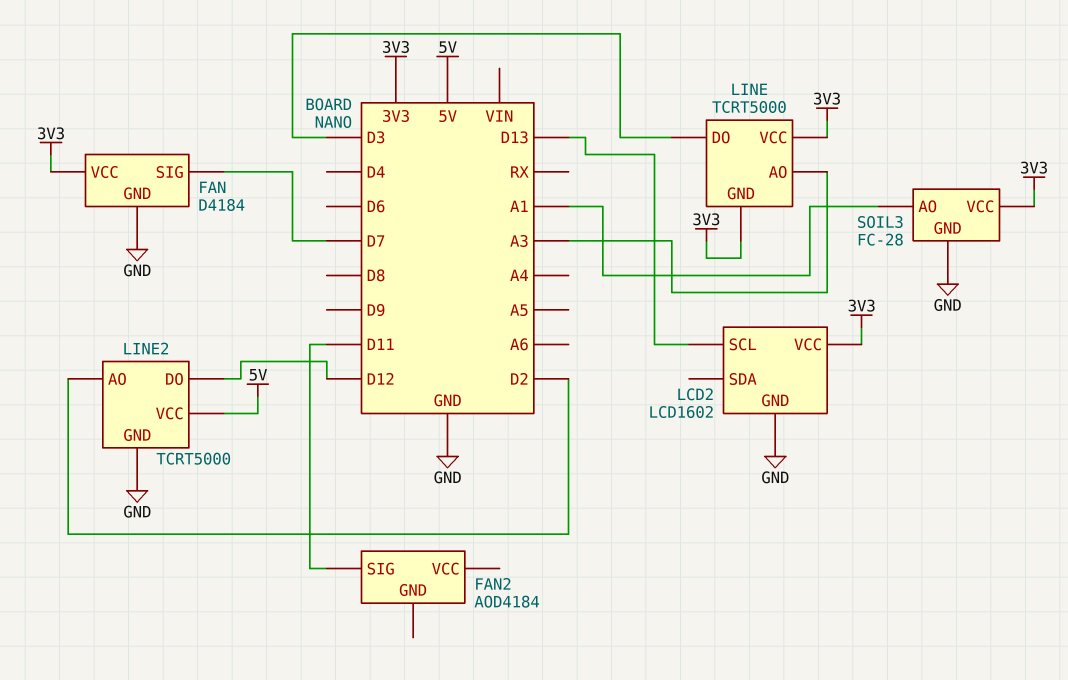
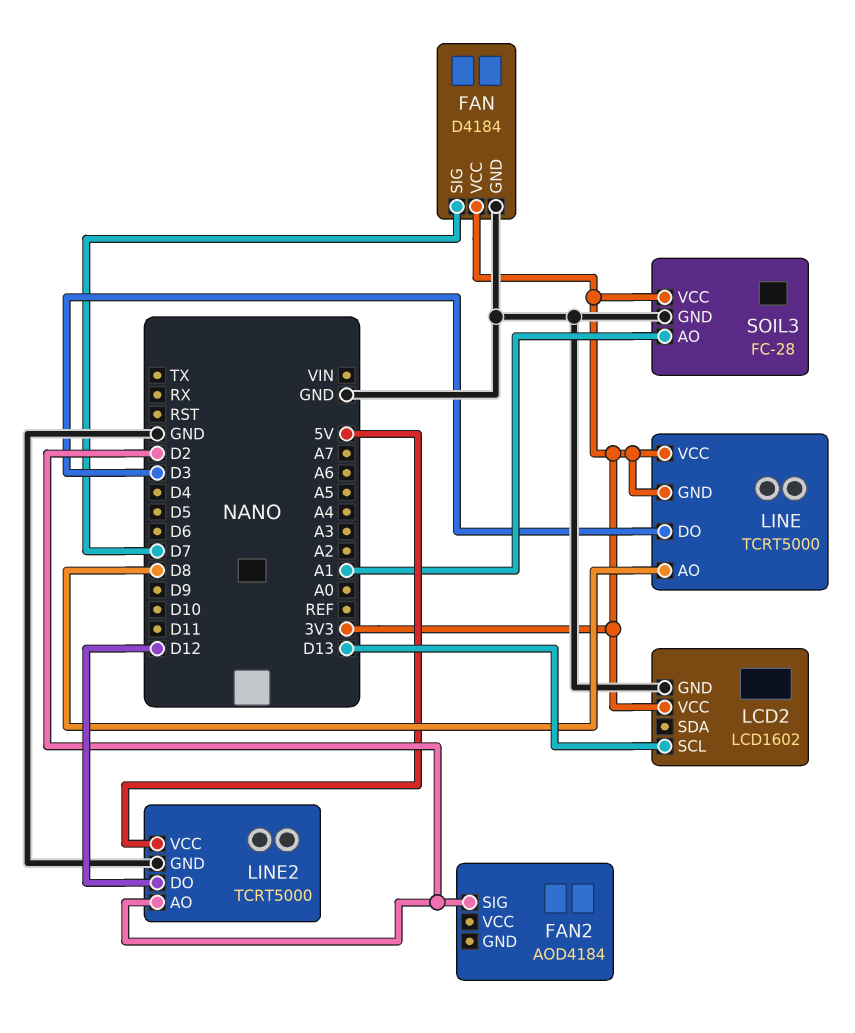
FAN2 pin SIG: D11 -> D2
LINE pin AO: A3 -> D8

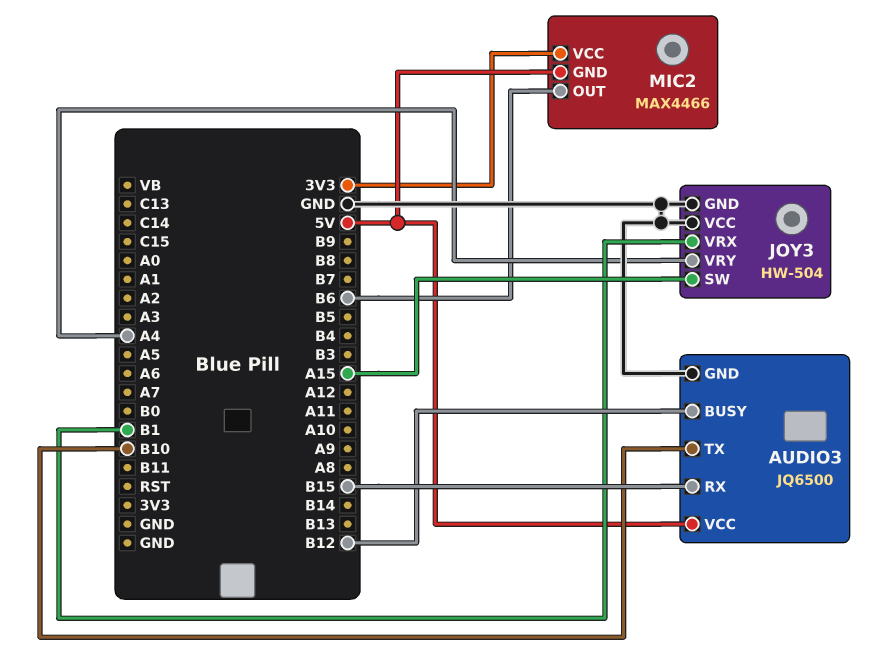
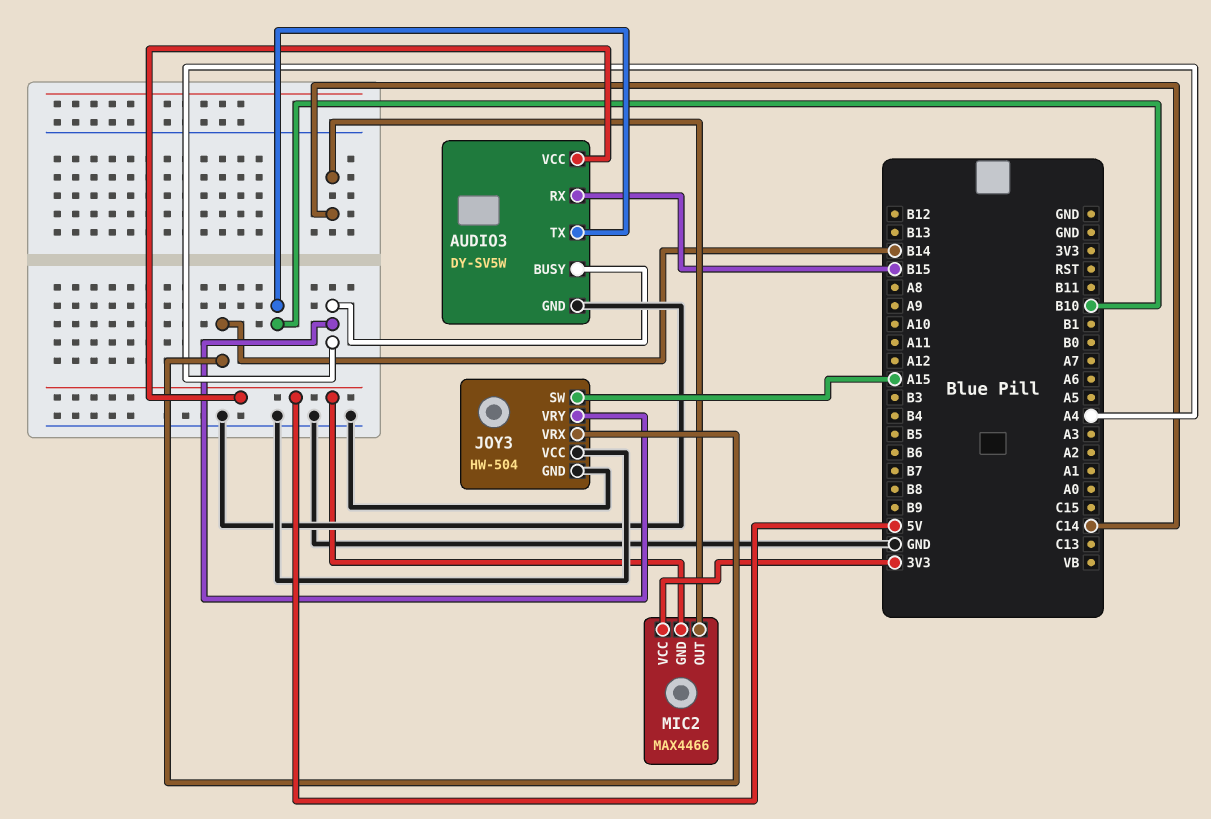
AUDIO3: JQ6500 -> DY-SV5W
AUDIO3 pin BUSY: B12 -> A4
JOY3 pin VRX: B1 -> B14
MIC2 pin OUT: B6 -> C14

* * * *

▶ WORK INSTRUCTION
Exact copy, no pictures: set down all the entries again as they stand.

▶ ANSWER TO THE PROBLEM
FAN2 pin SIG: D11 -> D2
LINE pin AO: A3 -> D8

AUDIO3: JQ6500 -> DY-SV5W
AUDIO3 pin BUSY: B12 -> A4
JOY3 pin VRX: B1 -> B14
MIC2 pin OUT: B6 -> C14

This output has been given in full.